_EXERCISE_
Your answer should be every line of the records that contains the word "turned".

_DATA SUPPLIED_
□ □ □ □ □

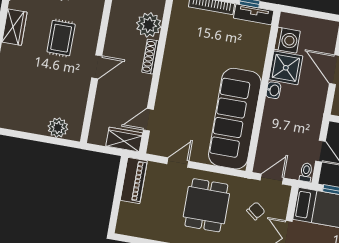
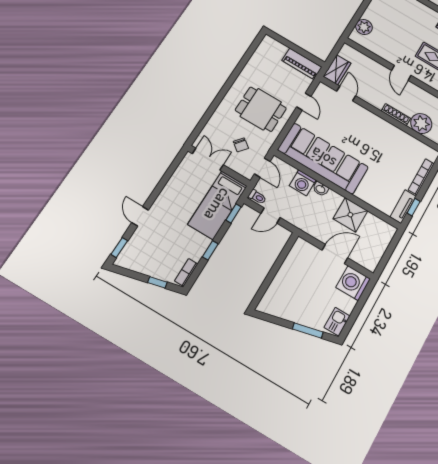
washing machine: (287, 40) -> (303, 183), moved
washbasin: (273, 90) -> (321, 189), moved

□ □ □ □ □

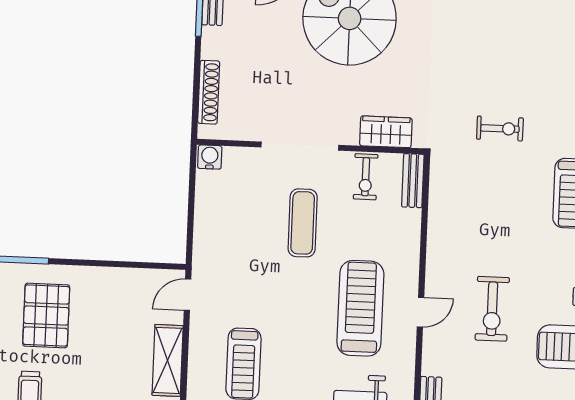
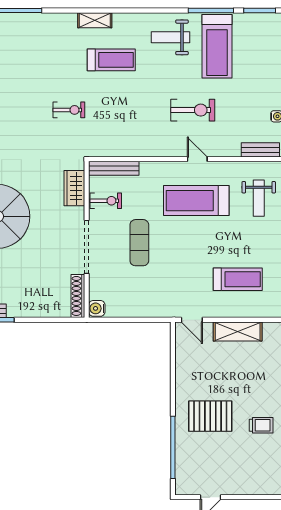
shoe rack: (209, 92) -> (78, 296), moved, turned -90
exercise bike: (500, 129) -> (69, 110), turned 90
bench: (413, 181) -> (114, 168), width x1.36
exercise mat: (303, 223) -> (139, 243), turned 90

□ □ □ □ □

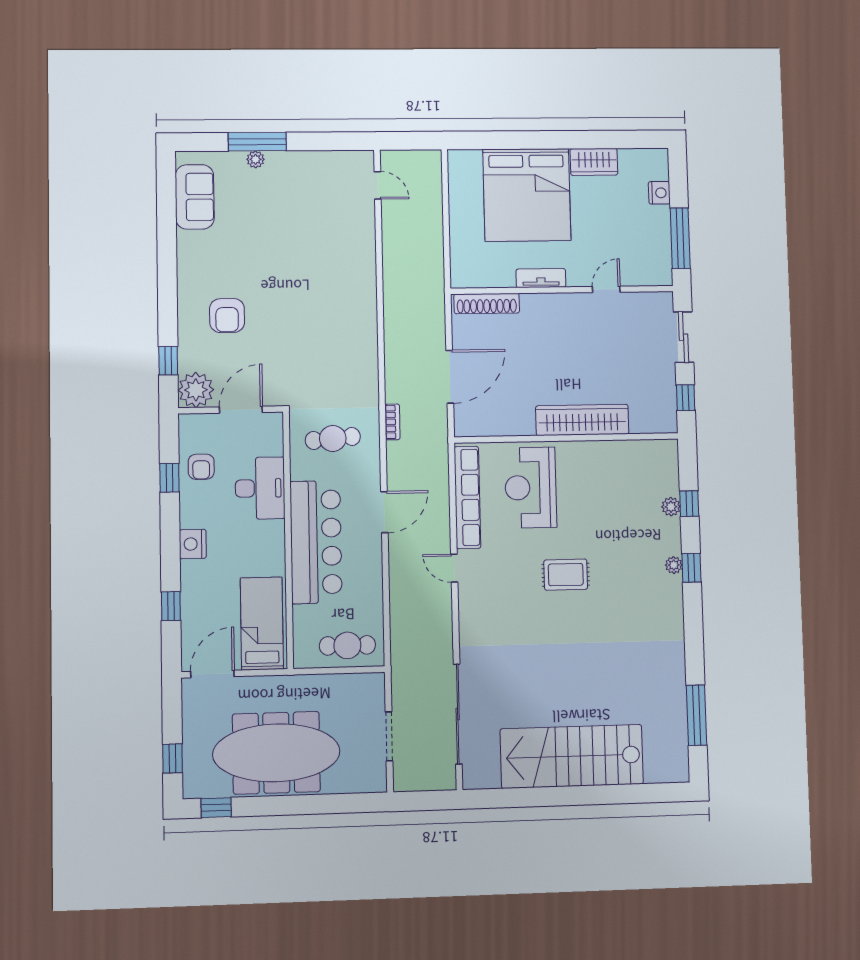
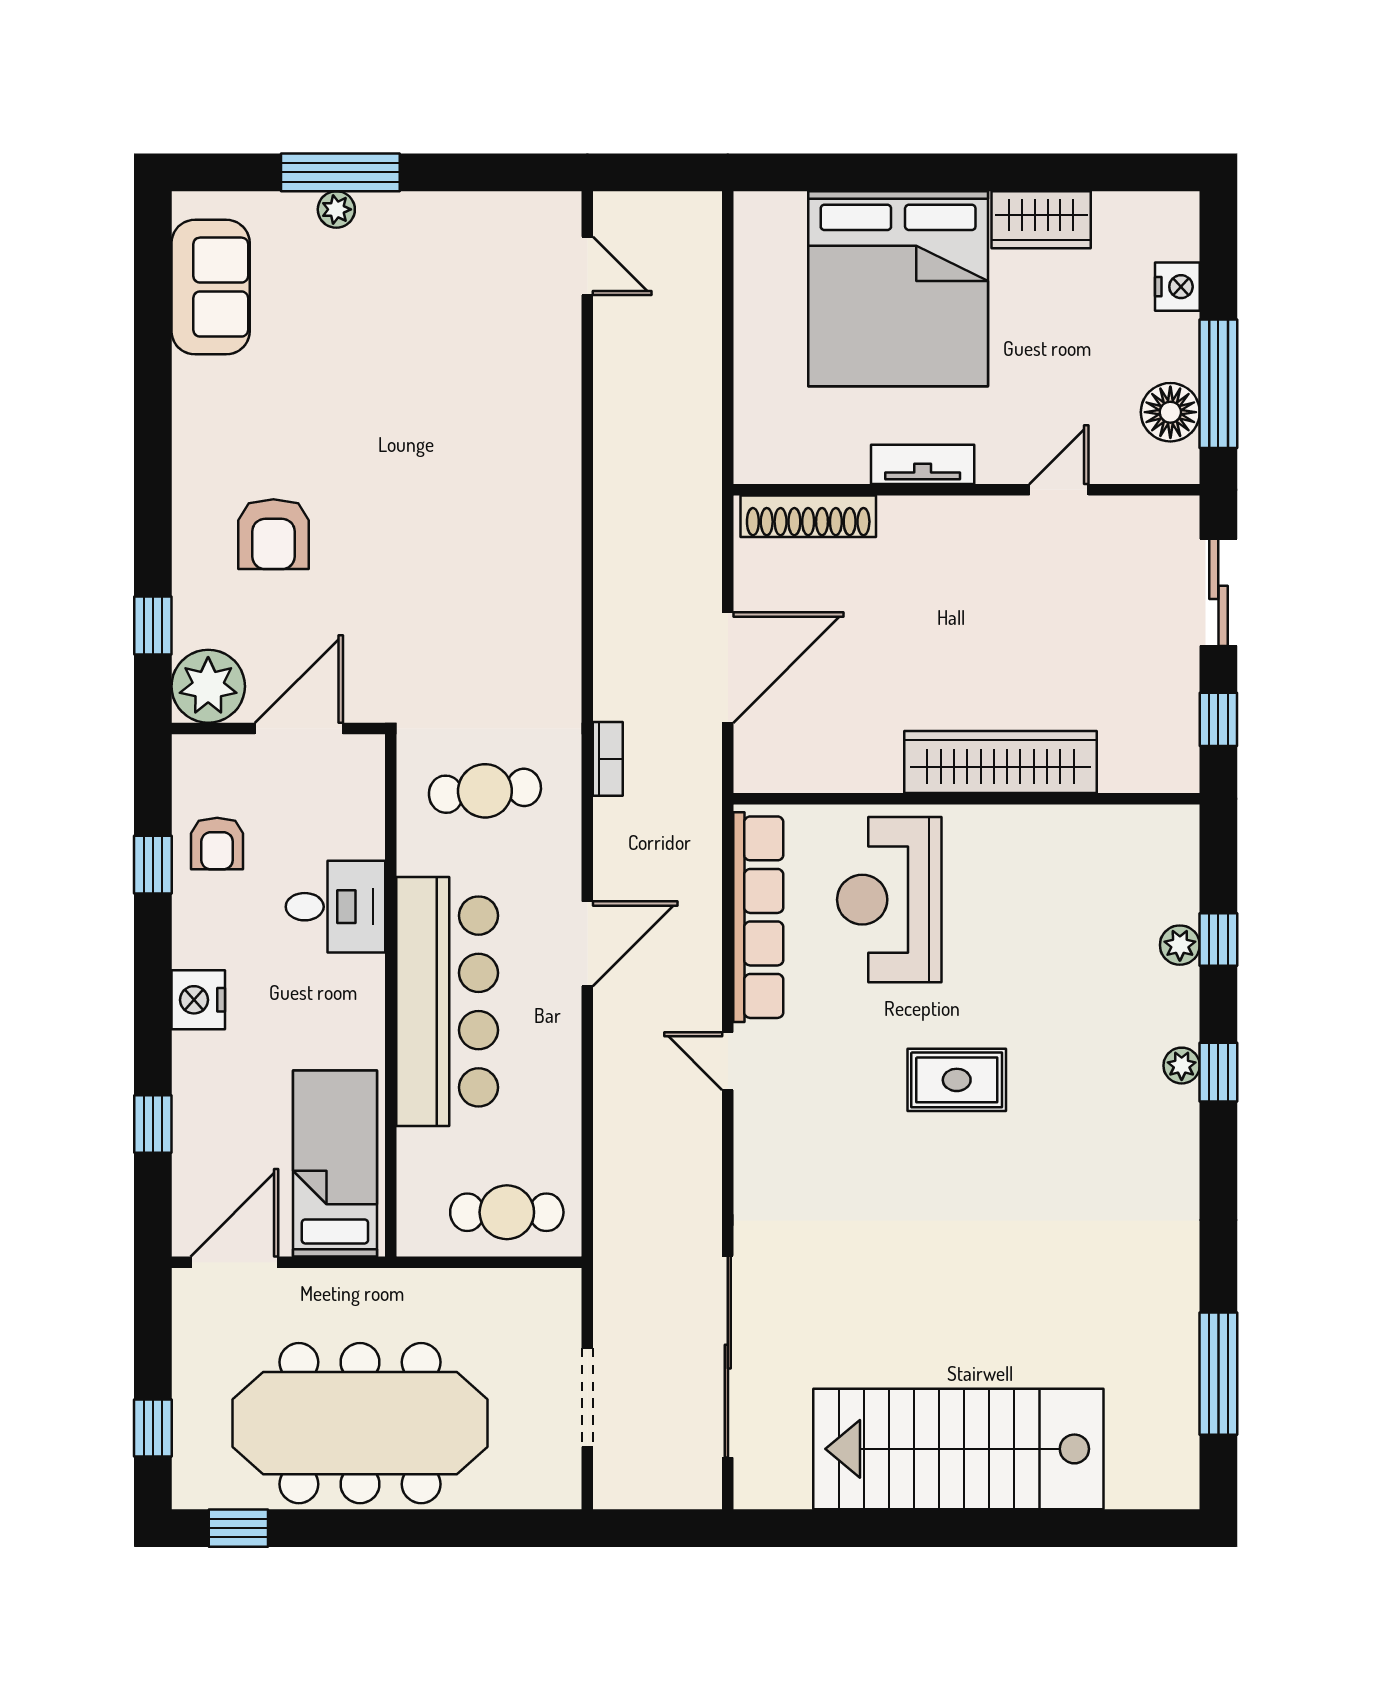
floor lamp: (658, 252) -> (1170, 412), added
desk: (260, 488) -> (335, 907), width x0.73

□ □ □ □ □

_SOLUTION FOR THIS EXERCISE_
shoe rack: (209, 92) -> (78, 296), moved, turned -90
exercise bike: (500, 129) -> (69, 110), turned 90
exercise mat: (303, 223) -> (139, 243), turned 90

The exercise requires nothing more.